TASK INSTRUCTIONS: Copy the records from the line containing "92: 7:04 -> 7:07" through the end of the records, both included, word for word. Leave the pictures out.

PROVIDED MATERIAL:
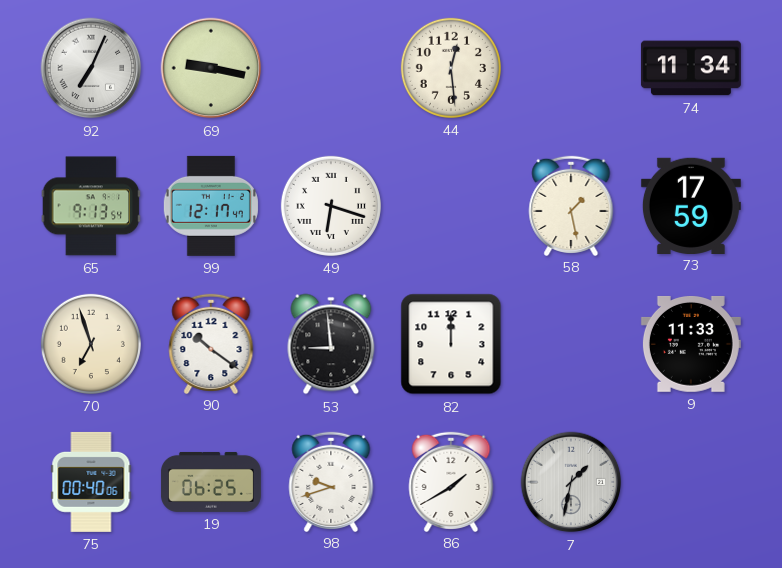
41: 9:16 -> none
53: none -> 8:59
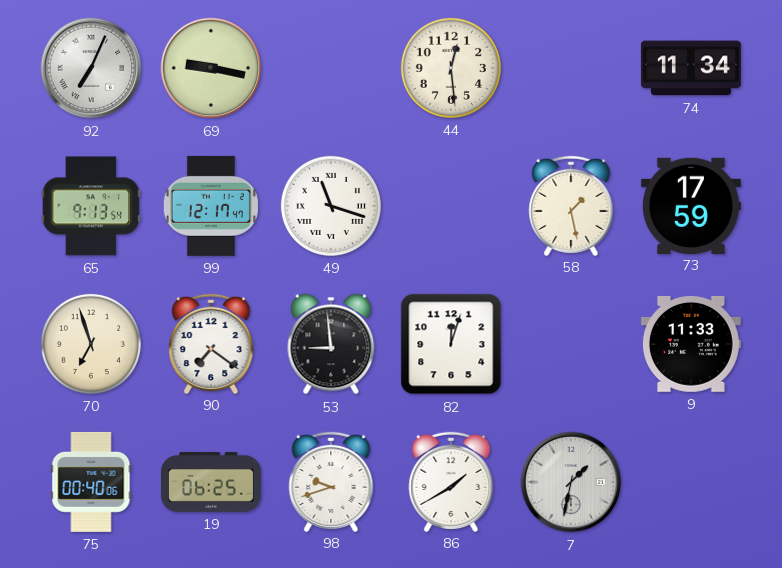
49: 6:18 -> 11:18
90: 10:21 -> 7:21
82: 12:00 -> 12:03
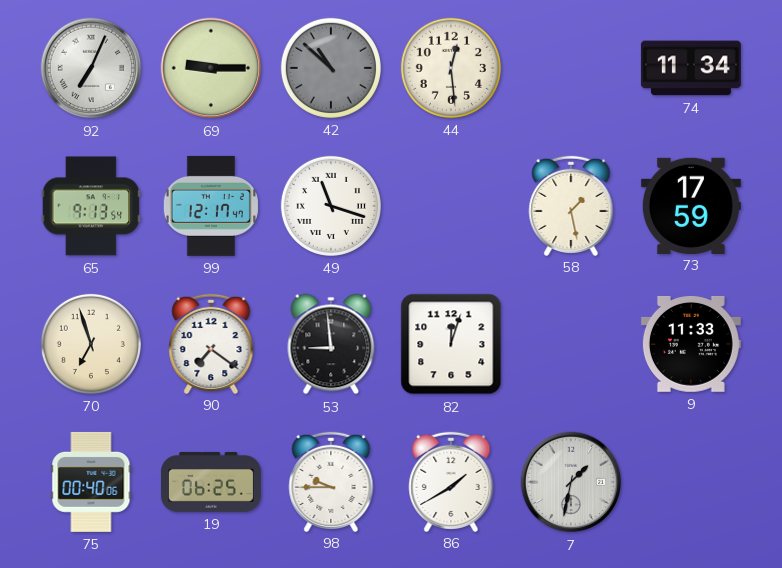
69: 9:17 -> 9:15
42: none -> 10:52
98: 9:42 -> 9:45
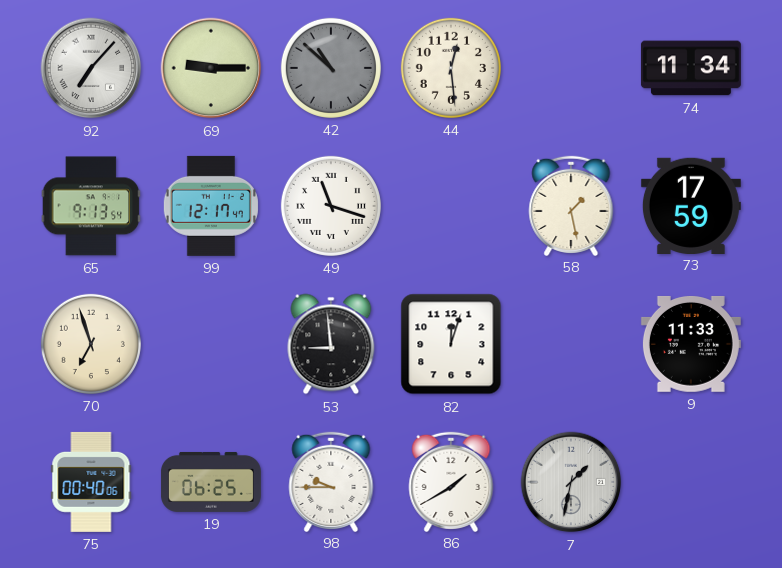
92: 7:04 -> 7:07
90: 7:21 -> none
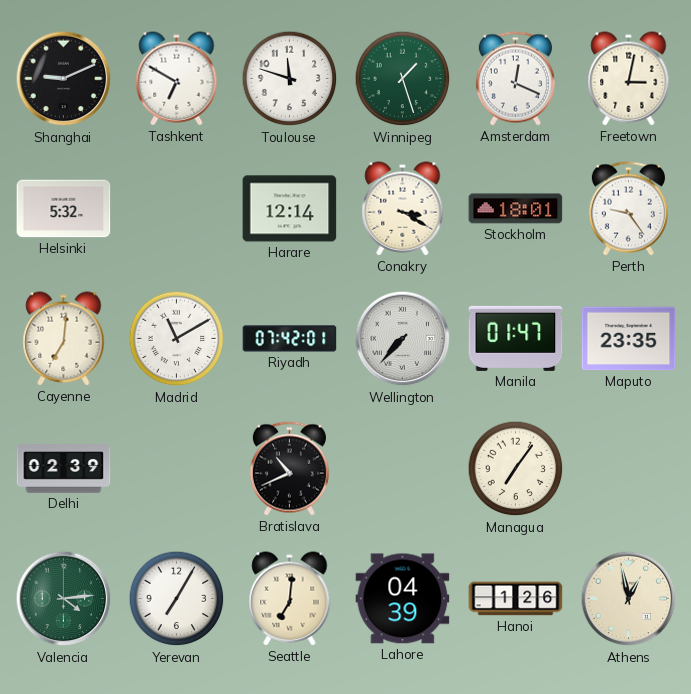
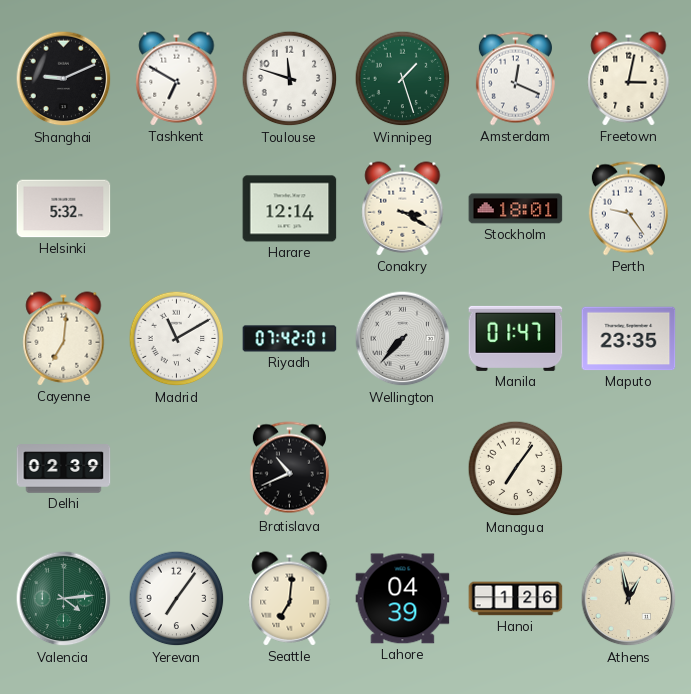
Yerevan: 7:05 -> 7:06
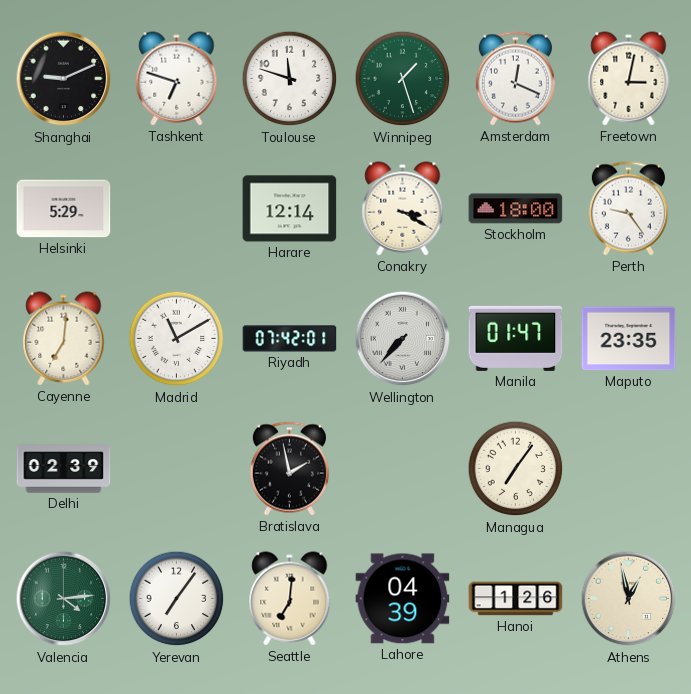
Tashkent: 6:50 -> 6:48
Helsinki: 5:32 -> 5:29
Stockholm: 18:01 -> 18:00
Bratislava: 10:41 -> 1:58
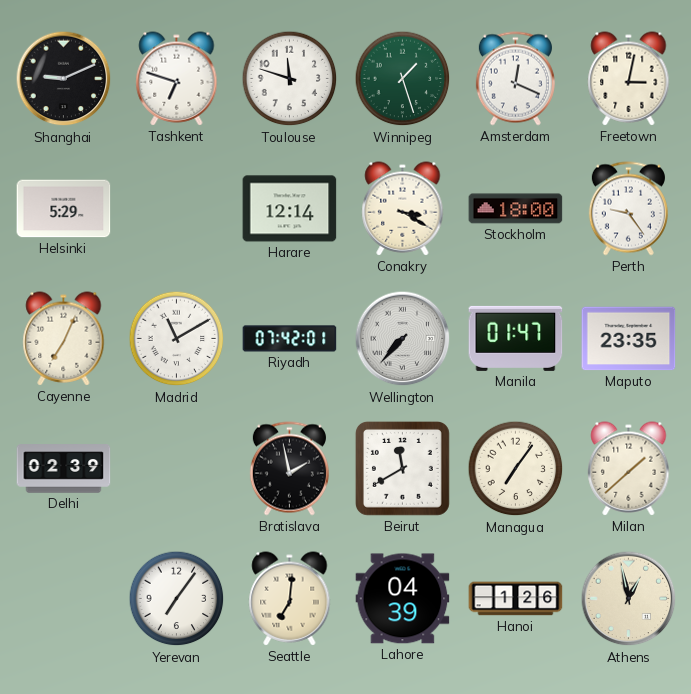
Cayenne: 7:01 -> 7:04
Beirut: none -> 11:40
Milan: none -> 1:38
Valencia: 4:14 -> none
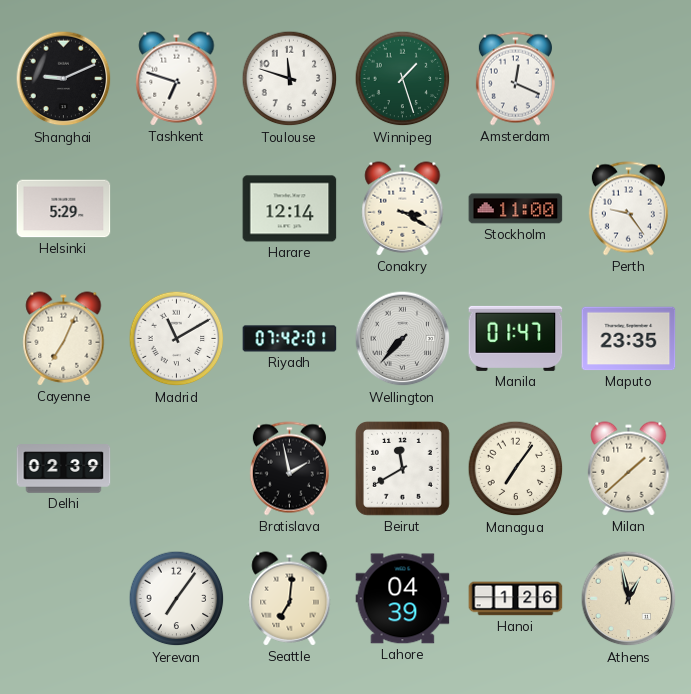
Freetown: 3:02 -> none
Stockholm: 18:00 -> 11:00
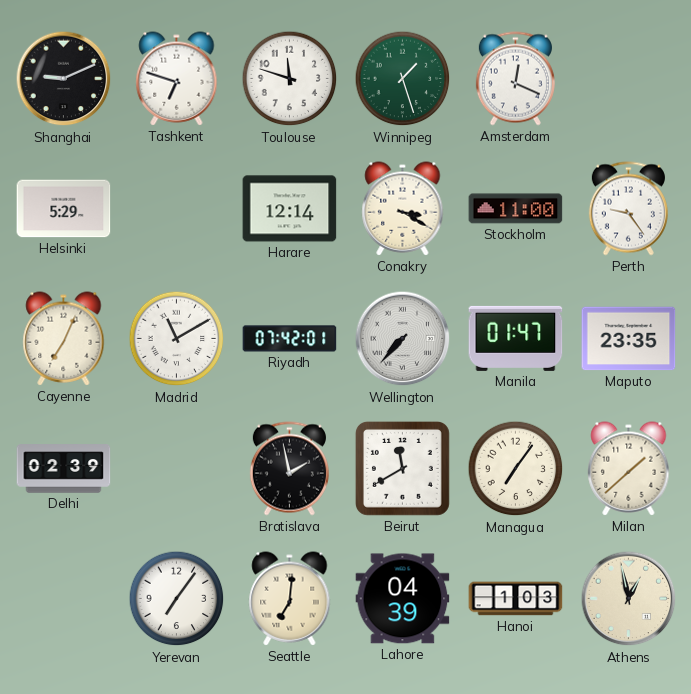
Hanoi: 1:26 -> 1:03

OUTPUT FOR THIS EXERCISE:
92: 7:04 -> 7:07
90: 7:21 -> none
Yerevan: 7:05 -> 7:06
Tashkent: 6:50 -> 6:48
Helsinki: 5:32 -> 5:29
Stockholm: 18:01 -> 18:00
Bratislava: 10:41 -> 1:58
Cayenne: 7:01 -> 7:04
Beirut: none -> 11:40
Milan: none -> 1:38
Valencia: 4:14 -> none
Freetown: 3:02 -> none
Stockholm: 18:00 -> 11:00
Hanoi: 1:26 -> 1:03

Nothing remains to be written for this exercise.